• Task directions:
Look in the material below for the line holding "green triangle: (38, 157) -> (70, 319), moved". Set it down exactly, with each later line up to and including the line holding "purple line: (68, 214)".

• Records for the exercise:

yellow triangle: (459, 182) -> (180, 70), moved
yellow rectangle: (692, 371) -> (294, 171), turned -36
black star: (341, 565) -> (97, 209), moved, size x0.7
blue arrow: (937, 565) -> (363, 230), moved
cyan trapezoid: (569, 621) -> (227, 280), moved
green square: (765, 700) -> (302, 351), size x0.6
---
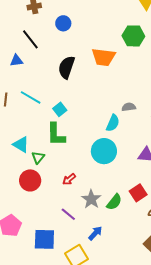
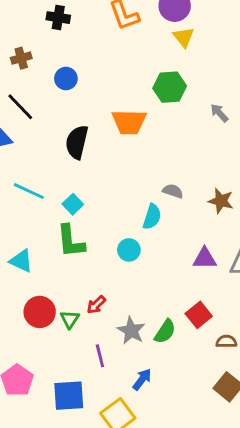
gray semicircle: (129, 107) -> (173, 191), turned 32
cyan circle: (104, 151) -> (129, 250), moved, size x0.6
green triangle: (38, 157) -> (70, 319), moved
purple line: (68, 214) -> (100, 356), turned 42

• Exercise result:
green triangle: (38, 157) -> (70, 319), moved
purple line: (68, 214) -> (100, 356), turned 42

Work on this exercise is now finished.